### Records from a data source

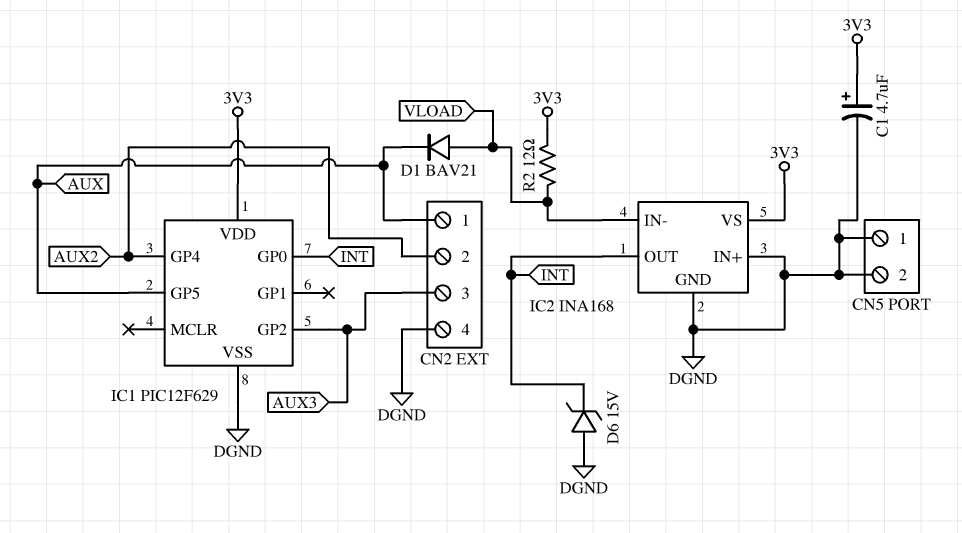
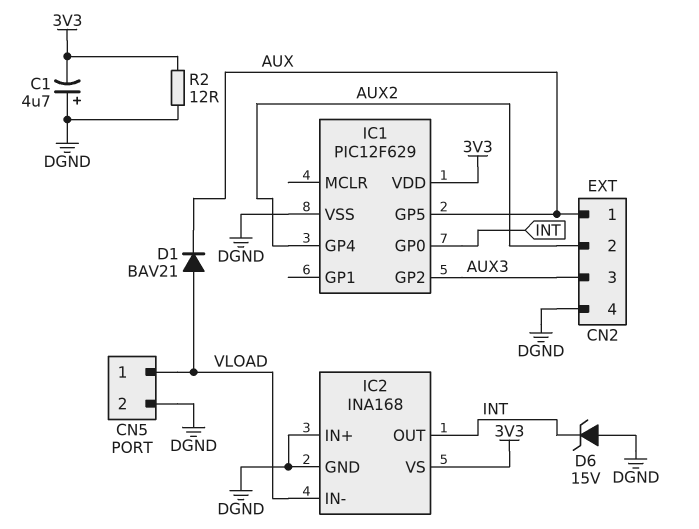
C1: 4.7uF (plus 3V3, minus DGND) -> 4.7uF (plus DGND, minus 3V3)
CN5 pin 1: DGND -> VLOAD
R2: 12 (3V3, VLOAD) -> 12 (3V3, DGND)

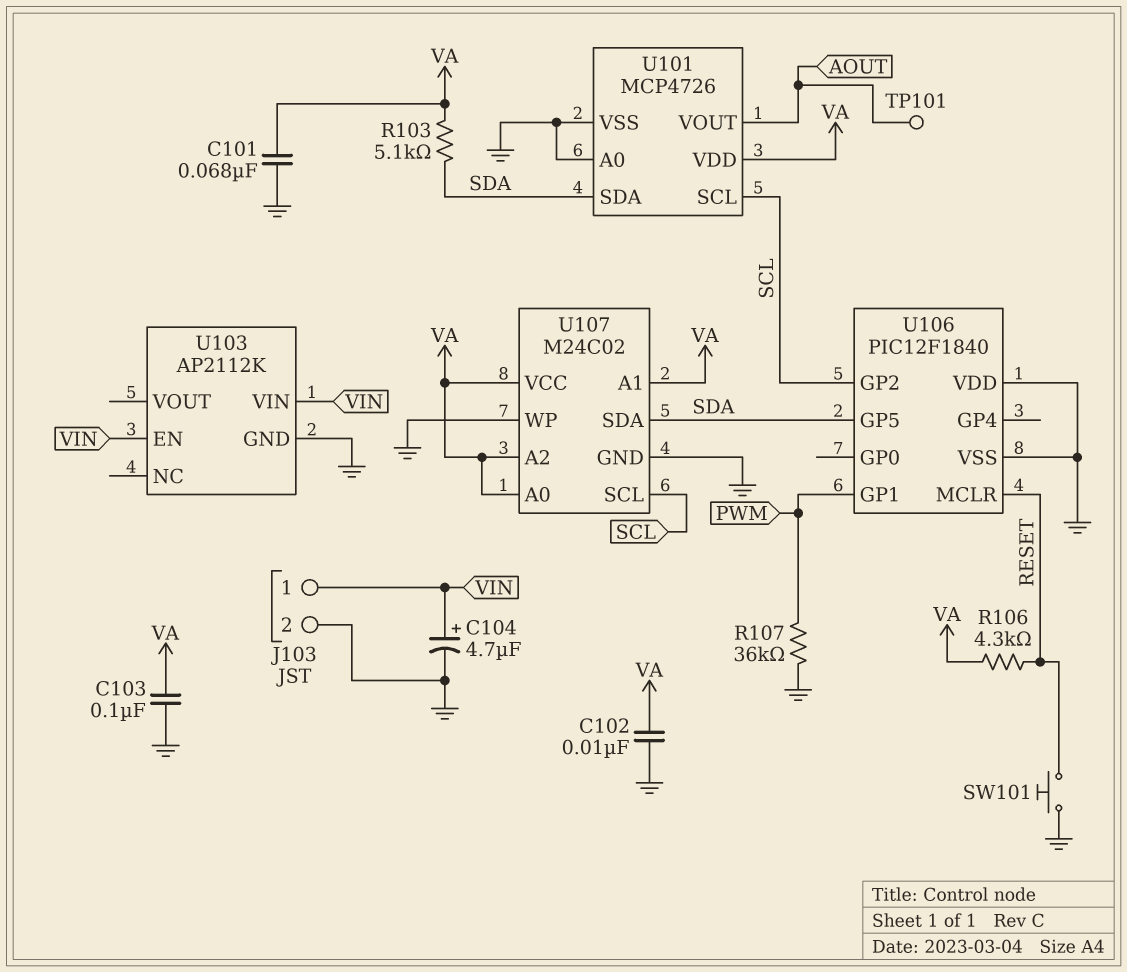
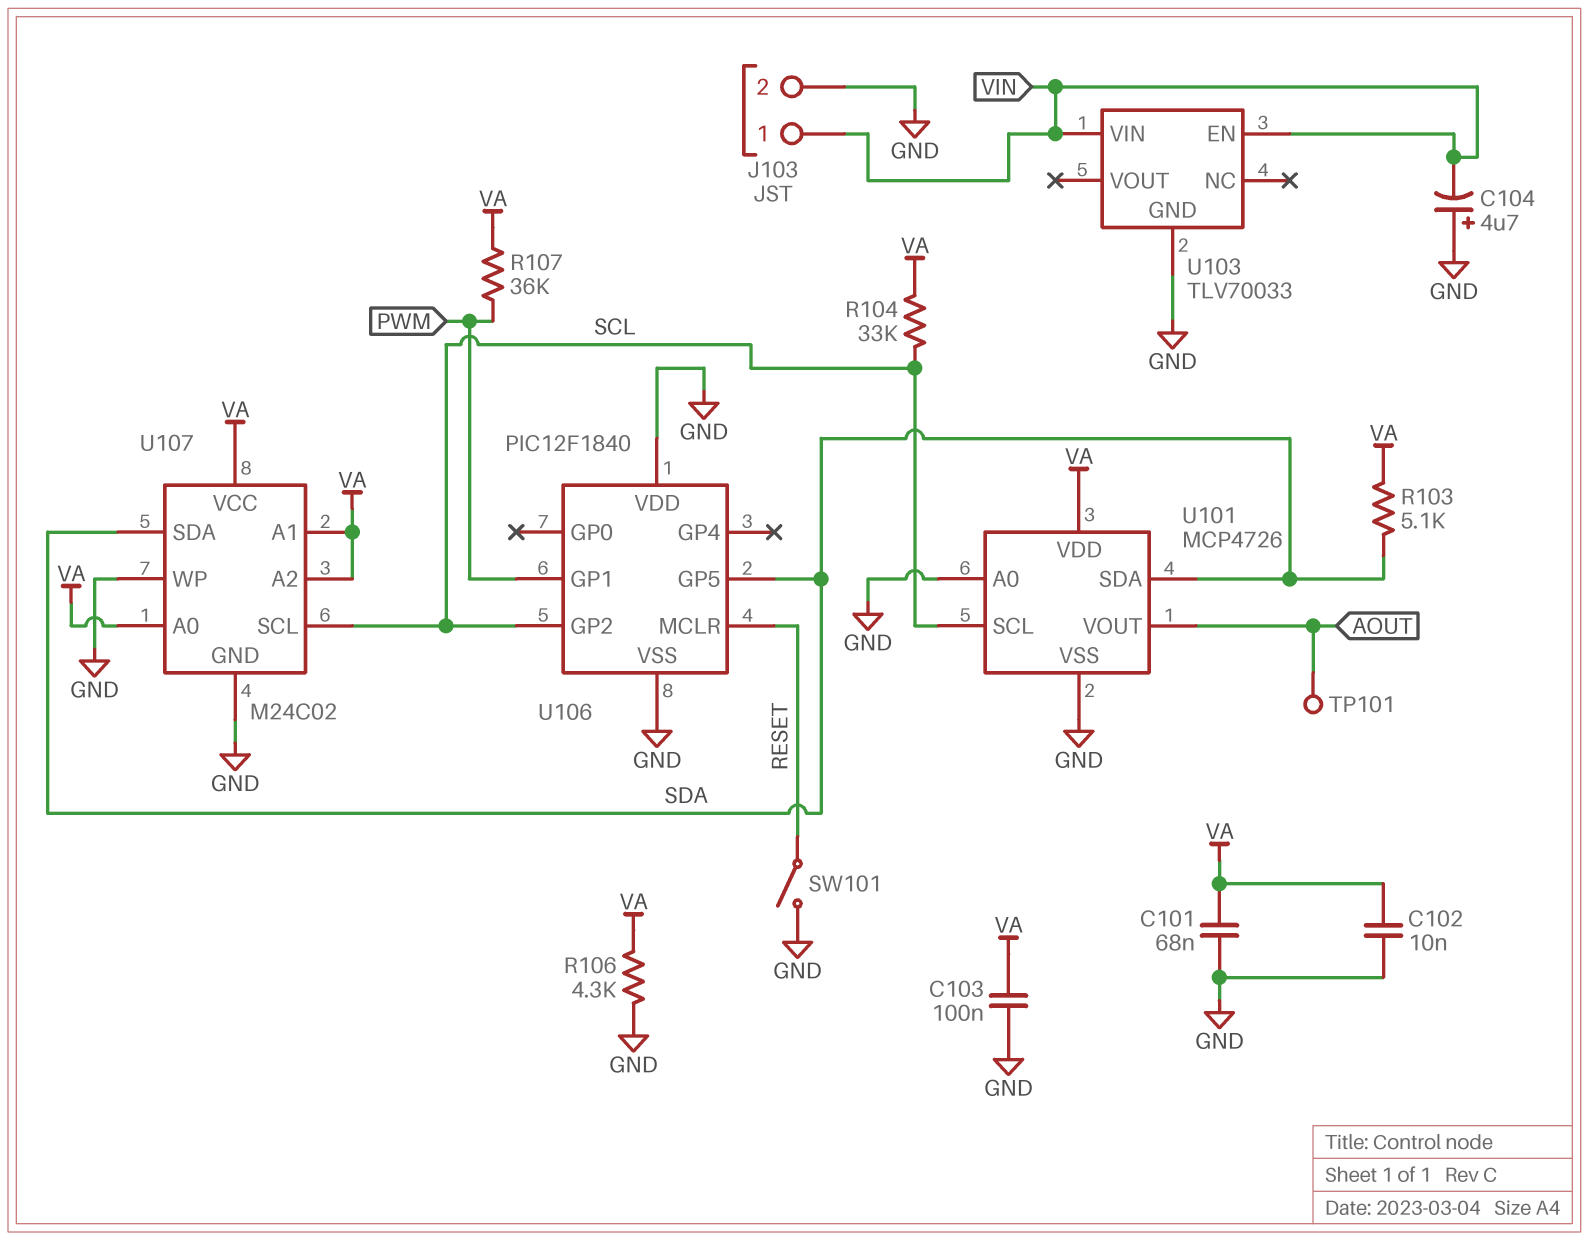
C104: 4.7uF (plus VIN, minus GND) -> 4.7uF (plus GND, minus VIN)
R104: none -> 33k (SCL, VA)
R106: 4.3k (RESET, VA) -> 4.3k (GND, VA)
R107: 36k (GND, PWM) -> 36k (PWM, VA)
SW101: button (GND, RESET) -> switch (GND, RESET)
U103: AP2112K -> TLV70033

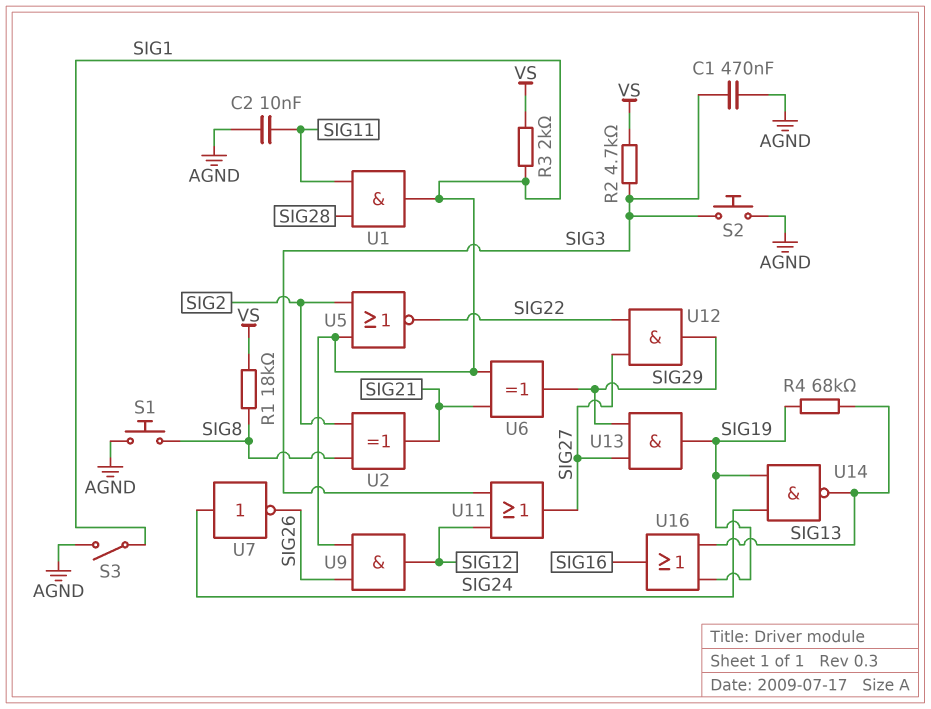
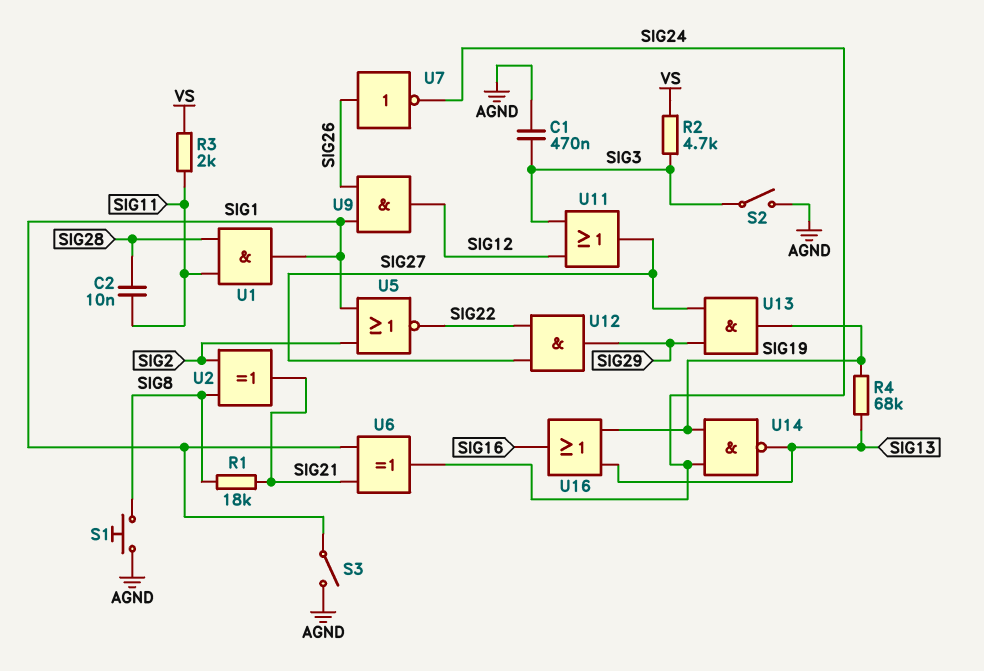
C2: 10nF (AGND, SIG11) -> 10nF (SIG11, SIG28)
R1: 18k (SIG8, VS) -> 18k (SIG8, SIG21)
R3: 2k (SIG1, VS) -> 2k (SIG11, VS)
S2: button (AGND, SIG3) -> switch (AGND, SIG3)
U6: XOR (in SIG1, in SIG21, out SIG29) -> XOR (in SIG1, in SIG21, out SIG24)
U7: NOT (in SIG24, out SIG26) -> NOT (in SIG26, out SIG24)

### About this task
Your answer should be every line above that contains the word "VLOAD".

### Exercise output
CN5 pin 1: DGND -> VLOAD
R2: 12 (3V3, VLOAD) -> 12 (3V3, DGND)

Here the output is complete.